§ **Two-dimensional motion records**:
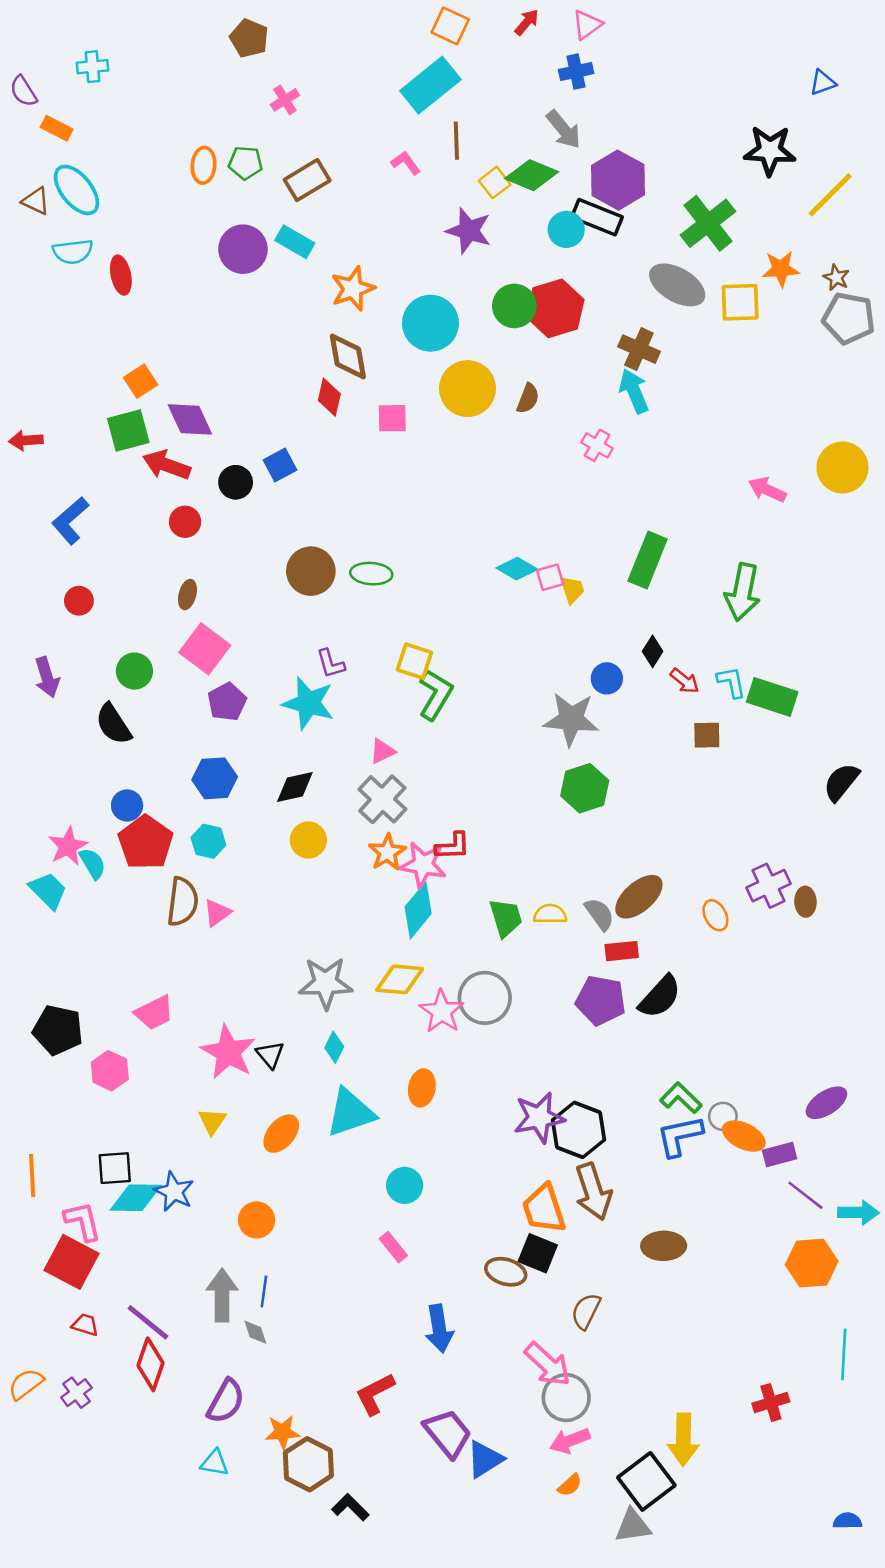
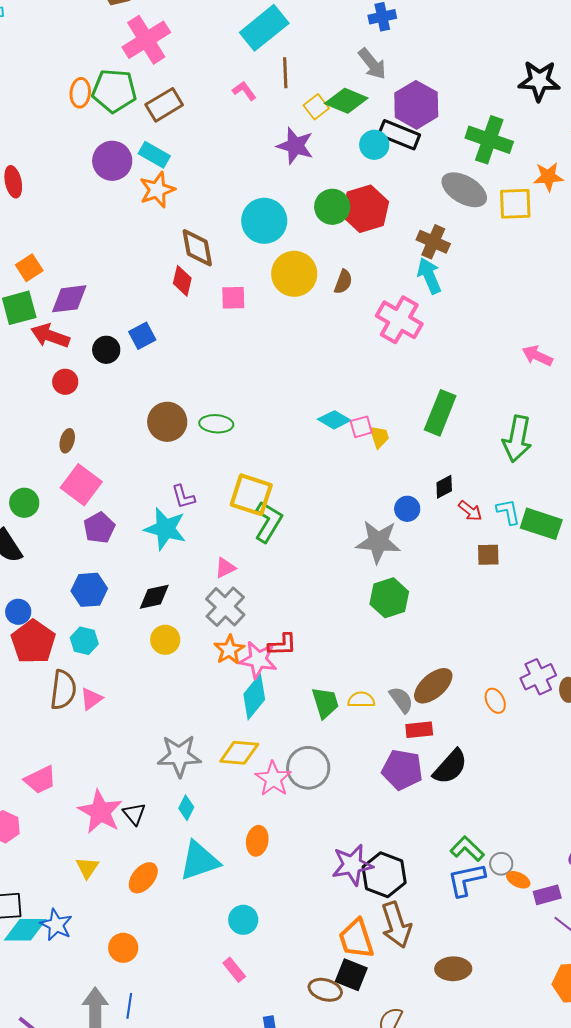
pink cross: (285, 100) -> (146, 40), size x2.0
green pentagon: (245, 163) -> (114, 91), size x1.6
green cross: (708, 223) -> (489, 140), turned -33
orange star: (353, 289) -> (157, 190), moved
purple diamond: (190, 419) -> (69, 299), turned -72
pink cross: (597, 445) -> (399, 320), size x1.8
black diamond: (653, 651) -> (444, 487), turned 30
yellow square: (414, 661) -> (251, 495), size x1.4
orange ellipse: (744, 1136) -> (518, 880), size x0.7

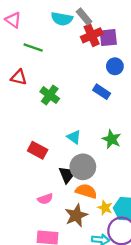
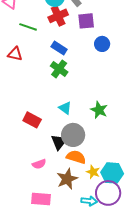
red cross: (92, 35) -> (58, 16), moved
purple square: (108, 38) -> (86, 21), moved
blue rectangle: (102, 92) -> (59, 48), moved
green cross: (50, 95) -> (59, 69), moved

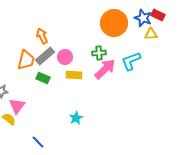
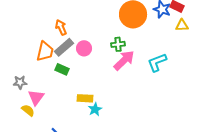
yellow triangle: (151, 34) -> (182, 25), moved
cyan L-shape: (131, 61) -> (157, 62), moved
yellow rectangle: (74, 75) -> (85, 98), moved

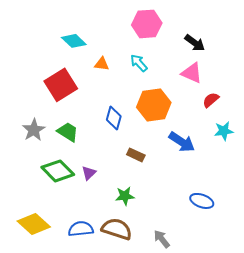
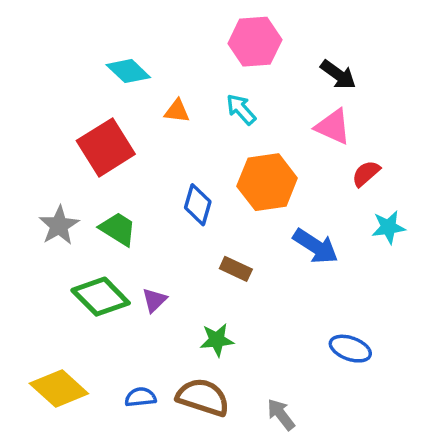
blue semicircle: (81, 229) -> (140, 397), size x0.7

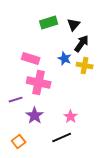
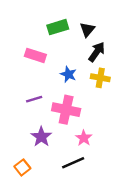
pink rectangle: (31, 59) -> (35, 55), moved
blue star: (65, 59) -> (68, 74), moved
pink cross: (39, 83) -> (66, 110), moved
purple line: (16, 100) -> (34, 99), moved

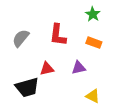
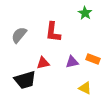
orange rectangle: (94, 43) -> (93, 59), moved

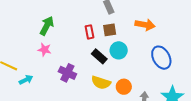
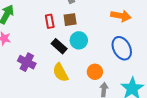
orange arrow: (145, 25) -> (121, 16), moved
yellow semicircle: (101, 83) -> (60, 73), turned 42
orange circle: (124, 87) -> (95, 72), moved

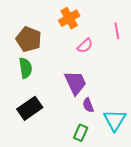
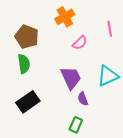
cyan triangle: (115, 120) -> (108, 76), moved, turned 35

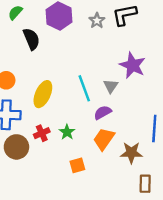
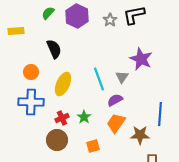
green semicircle: (15, 13) -> (48, 13), moved
black semicircle: (31, 39) -> (54, 49), moved
brown circle: (16, 147) -> (57, 140), moved

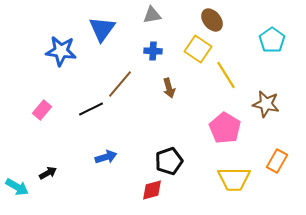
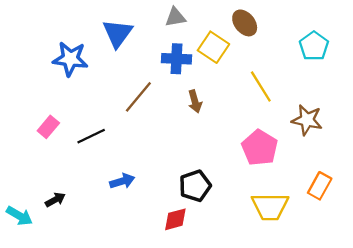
yellow square: (198, 49) -> (213, 47), moved
blue cross: (153, 51) -> (176, 59), size x1.4
black line: (91, 109) -> (91, 136), moved

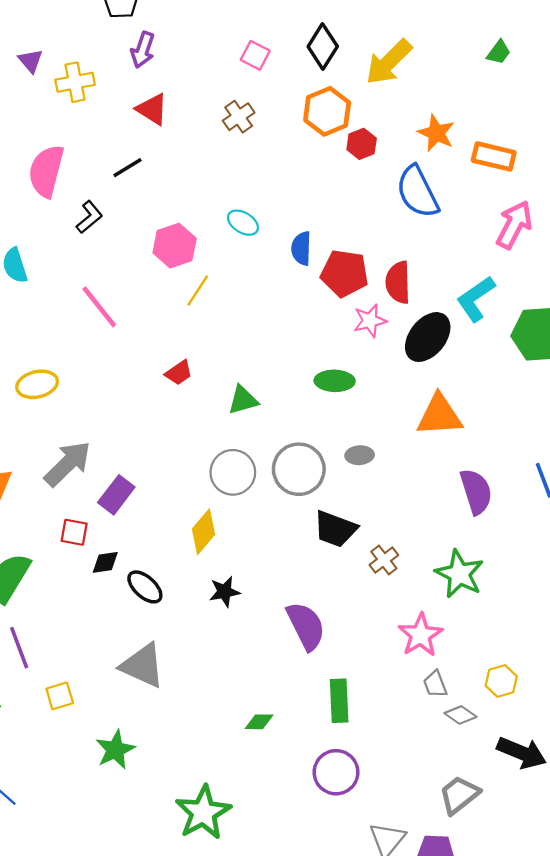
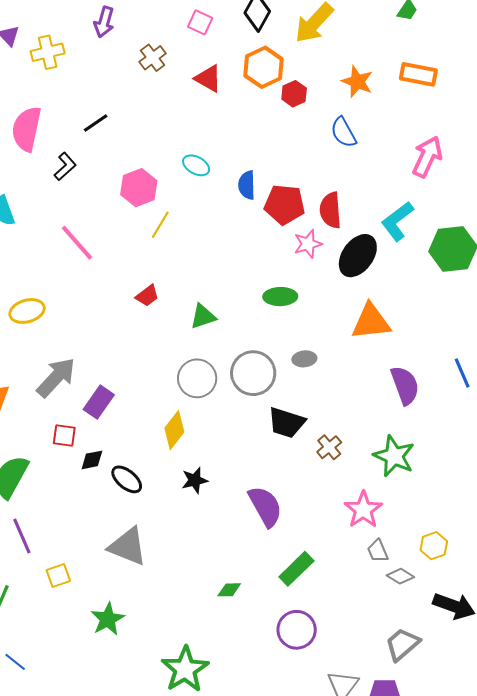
red triangle: (152, 109) -> (208, 79), moved
brown cross: (239, 117) -> (153, 58), moved
orange rectangle: (494, 156) -> (418, 74), moved
blue semicircle: (417, 192) -> (344, 132), size x0.7
green rectangle: (339, 701) -> (296, 569), turned 51

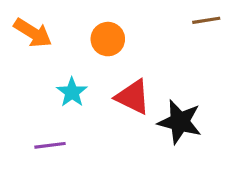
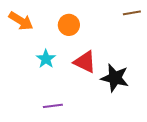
purple line: (50, 145) -> (53, 106), moved

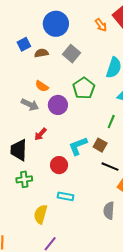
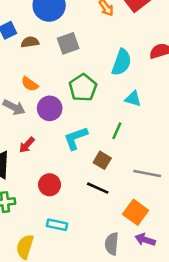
gray square: (71, 54) -> (68, 43), turned 30
cyan L-shape: (78, 146) -> (76, 138), moved
black line: (110, 167) -> (98, 188), moved

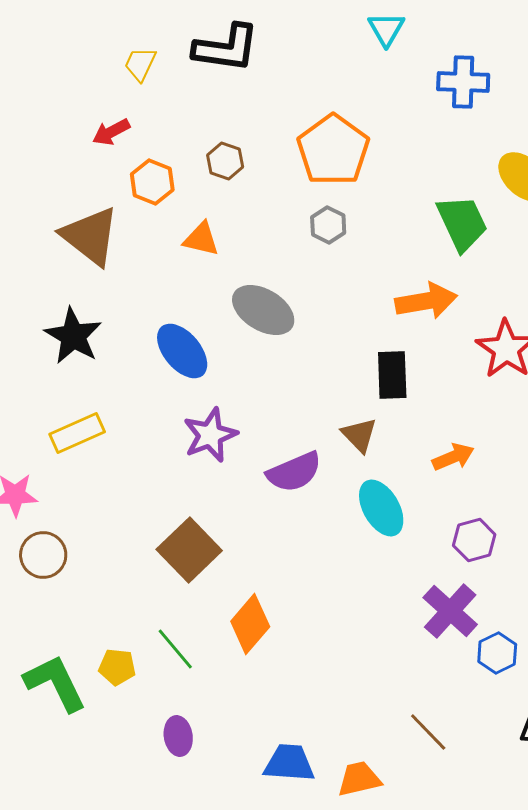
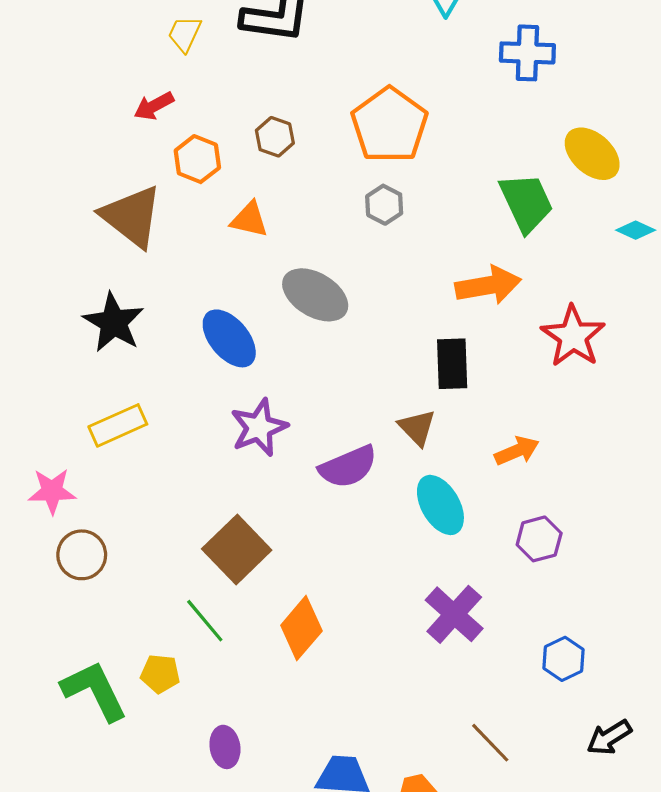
purple cross: (450, 611) -> (454, 614), moved
green line: (175, 649) -> (205, 621), moved

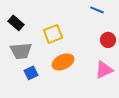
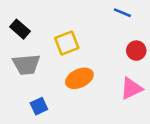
blue square: (31, 73) -> (39, 106), moved

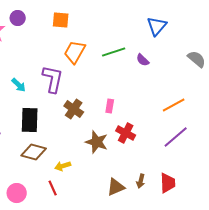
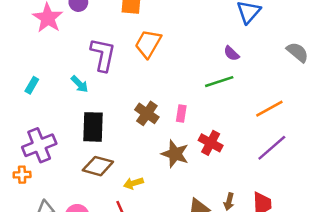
green line: (114, 52) -> (219, 82), moved
purple L-shape: (53, 79) -> (103, 55), moved
pink rectangle: (110, 106) -> (181, 113), moved

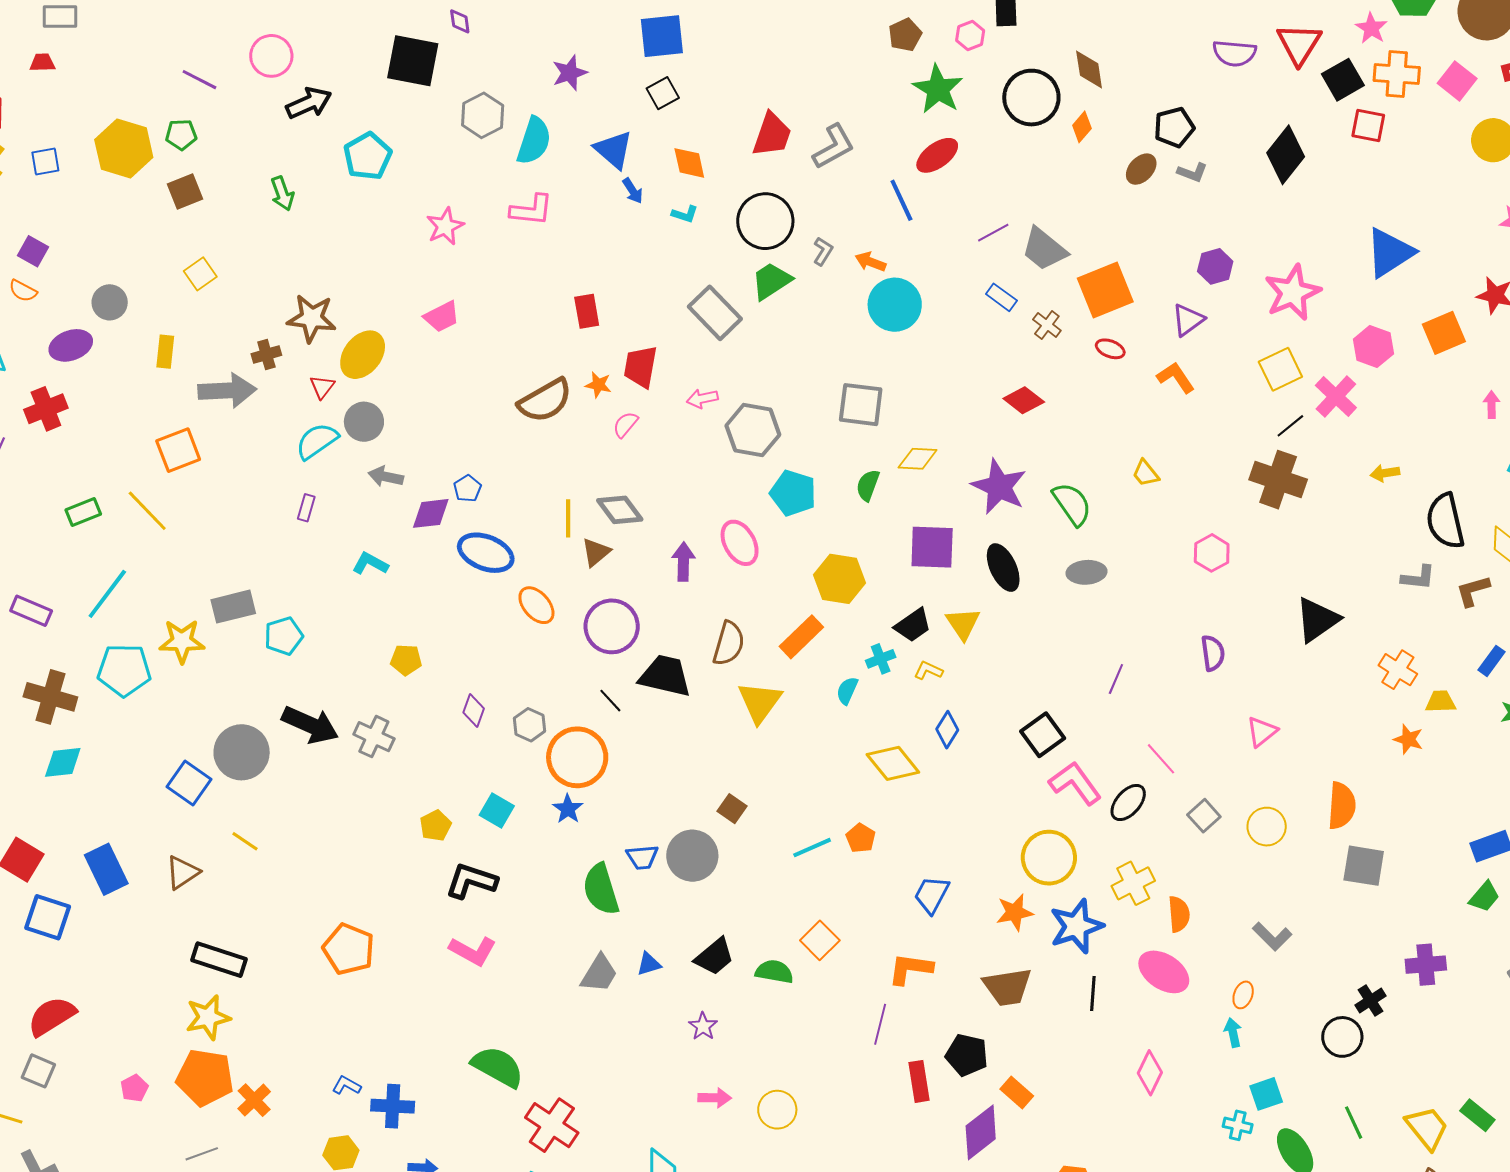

§ **WHAT THE EXERCISE ASKS**: All of the entries above must be reproduced exactly, and no image may be included.

§ **RESULT BELOW**:
pink cross: (285, 100) -> (146, 40), size x2.0
green pentagon: (245, 163) -> (114, 91), size x1.6
green cross: (708, 223) -> (489, 140), turned -33
orange star: (353, 289) -> (157, 190), moved
purple diamond: (190, 419) -> (69, 299), turned -72
pink cross: (597, 445) -> (399, 320), size x1.8
black diamond: (653, 651) -> (444, 487), turned 30
yellow square: (414, 661) -> (251, 495), size x1.4
orange ellipse: (744, 1136) -> (518, 880), size x0.7

red cross: (92, 35) -> (58, 16), moved
purple square: (108, 38) -> (86, 21), moved
blue rectangle: (102, 92) -> (59, 48), moved
green cross: (50, 95) -> (59, 69), moved

yellow triangle: (151, 34) -> (182, 25), moved
cyan L-shape: (131, 61) -> (157, 62), moved
yellow rectangle: (74, 75) -> (85, 98), moved

blue semicircle: (81, 229) -> (140, 397), size x0.7

pink rectangle: (31, 59) -> (35, 55), moved
blue star: (65, 59) -> (68, 74), moved
pink cross: (39, 83) -> (66, 110), moved
purple line: (16, 100) -> (34, 99), moved

orange rectangle: (94, 43) -> (93, 59), moved

orange arrow: (145, 25) -> (121, 16), moved
yellow semicircle: (101, 83) -> (60, 73), turned 42
orange circle: (124, 87) -> (95, 72), moved

cyan triangle: (115, 120) -> (108, 76), moved, turned 35

green semicircle: (15, 13) -> (48, 13), moved
black semicircle: (31, 39) -> (54, 49), moved
brown circle: (16, 147) -> (57, 140), moved

yellow square: (198, 49) -> (213, 47), moved
blue cross: (153, 51) -> (176, 59), size x1.4
black line: (91, 109) -> (91, 136), moved

red triangle: (152, 109) -> (208, 79), moved
brown cross: (239, 117) -> (153, 58), moved
orange rectangle: (494, 156) -> (418, 74), moved
blue semicircle: (417, 192) -> (344, 132), size x0.7
green rectangle: (339, 701) -> (296, 569), turned 51

purple line: (50, 145) -> (53, 106), moved

gray square: (71, 54) -> (68, 43), turned 30
cyan L-shape: (78, 146) -> (76, 138), moved
black line: (110, 167) -> (98, 188), moved

purple cross: (450, 611) -> (454, 614), moved
green line: (175, 649) -> (205, 621), moved

blue square: (31, 73) -> (39, 106), moved

green line: (114, 52) -> (219, 82), moved
purple L-shape: (53, 79) -> (103, 55), moved
pink rectangle: (110, 106) -> (181, 113), moved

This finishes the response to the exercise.